Without any images, write the listing below out word for word.

╭─ Input records

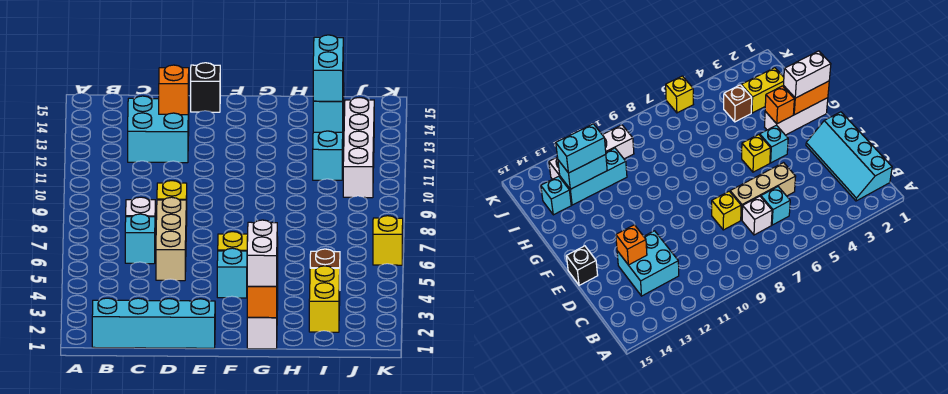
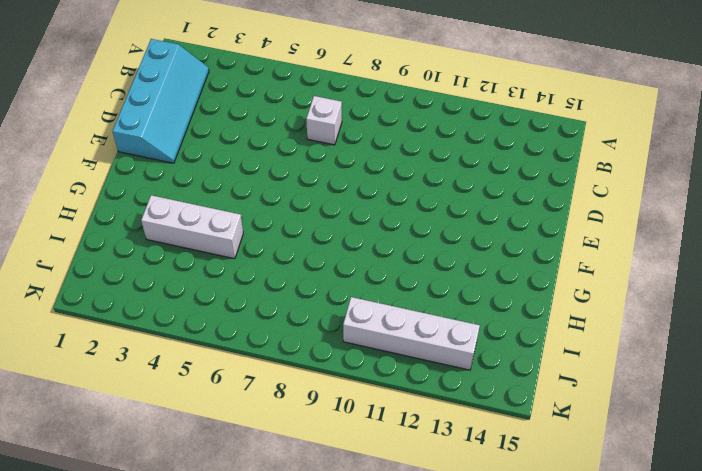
white brick H3:H5 level 1 -> white brick G1:G3 level 1
none -> cyan brick C6 level 1
none -> cyan brick C12:D13 level 1
none -> tan brick D5:D7 level 1

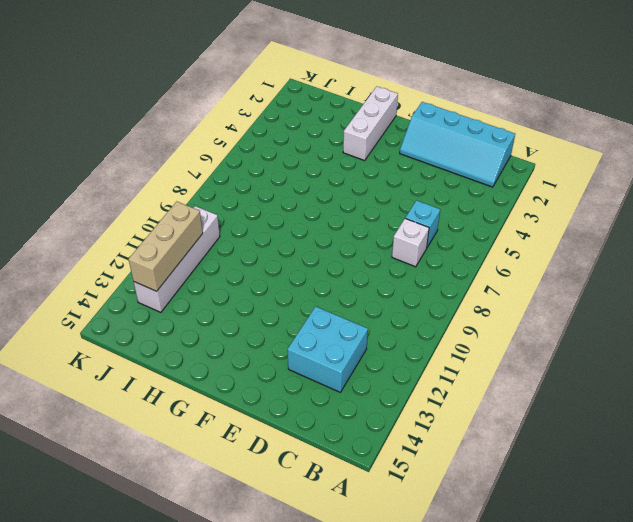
tan brick J11:J13 level 2 -> tan brick D5:D7 level 1
none -> yellow brick D8 level 1
none -> black brick E15 level 1
none -> cyan brick F4 level 1

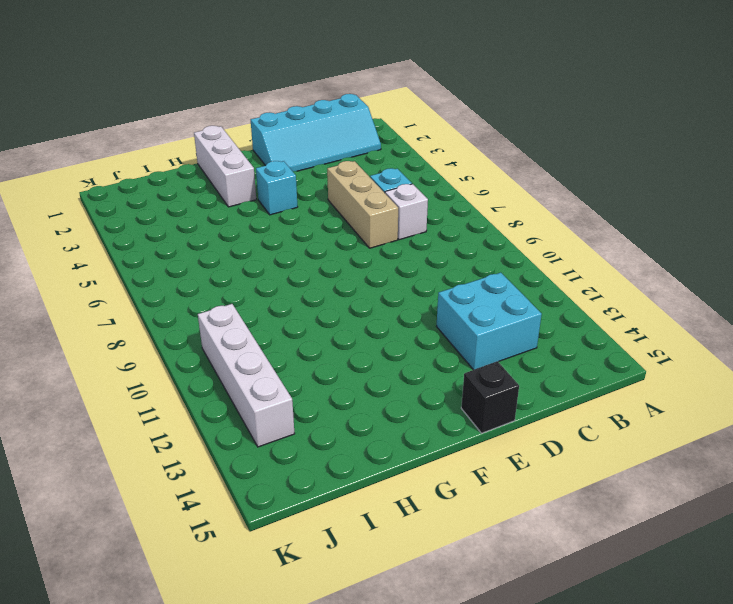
none -> yellow brick D8 level 1
none -> yellow brick F5 level 1
none -> yellow brick I2:I3 level 1

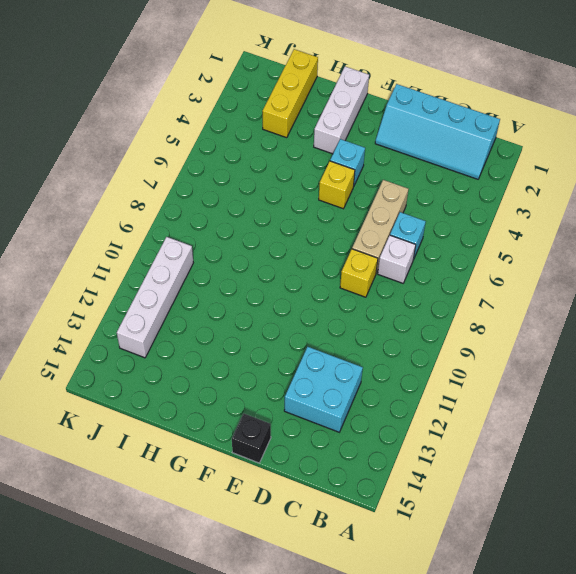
yellow brick I1:I3 level 1 -> yellow brick I2:I3 level 1
none -> brown brick I4 level 1
none -> cyan brick I11:I13 level 1
none -> cyan brick I14 level 1

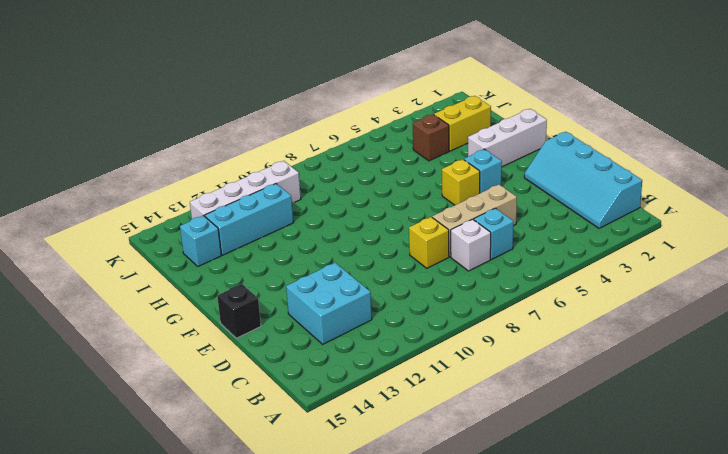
none -> yellow brick K6 level 1
none -> orange brick D13 level 2
none -> orange brick G1:G2 level 2

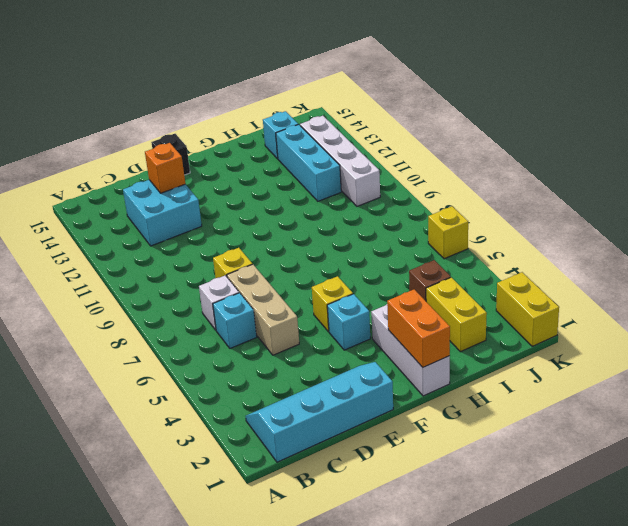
yellow brick K1:K2 level 1 -> none
none -> orange brick G3 level 2
none -> cyan brick I12:I13 level 2
none -> white brick G1:G2 level 3

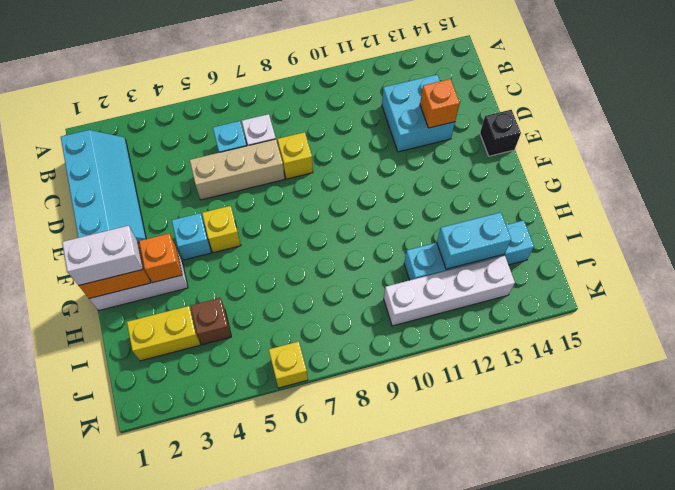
none -> cyan brick I12:I13 level 3

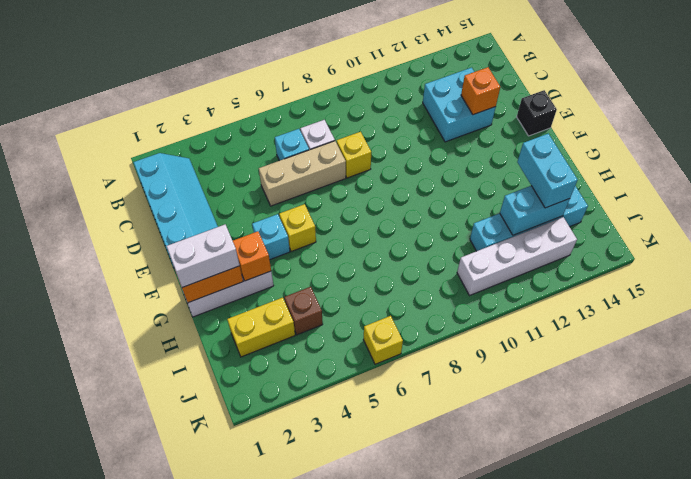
cyan brick H13:I13 level 3 -> cyan brick I12:I13 level 3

╰─

■ **Response area**
white brick H3:H5 level 1 -> white brick G1:G3 level 1
none -> cyan brick C6 level 1
none -> cyan brick C12:D13 level 1
none -> tan brick D5:D7 level 1

tan brick J11:J13 level 2 -> tan brick D5:D7 level 1
none -> yellow brick D8 level 1
none -> black brick E15 level 1
none -> cyan brick F4 level 1

none -> yellow brick D8 level 1
none -> yellow brick F5 level 1
none -> yellow brick I2:I3 level 1

yellow brick I1:I3 level 1 -> yellow brick I2:I3 level 1
none -> brown brick I4 level 1
none -> cyan brick I11:I13 level 1
none -> cyan brick I14 level 1

none -> yellow brick K6 level 1
none -> orange brick D13 level 2
none -> orange brick G1:G2 level 2

yellow brick K1:K2 level 1 -> none
none -> orange brick G3 level 2
none -> cyan brick I12:I13 level 2
none -> white brick G1:G2 level 3

none -> cyan brick I12:I13 level 3

cyan brick H13:I13 level 3 -> cyan brick I12:I13 level 3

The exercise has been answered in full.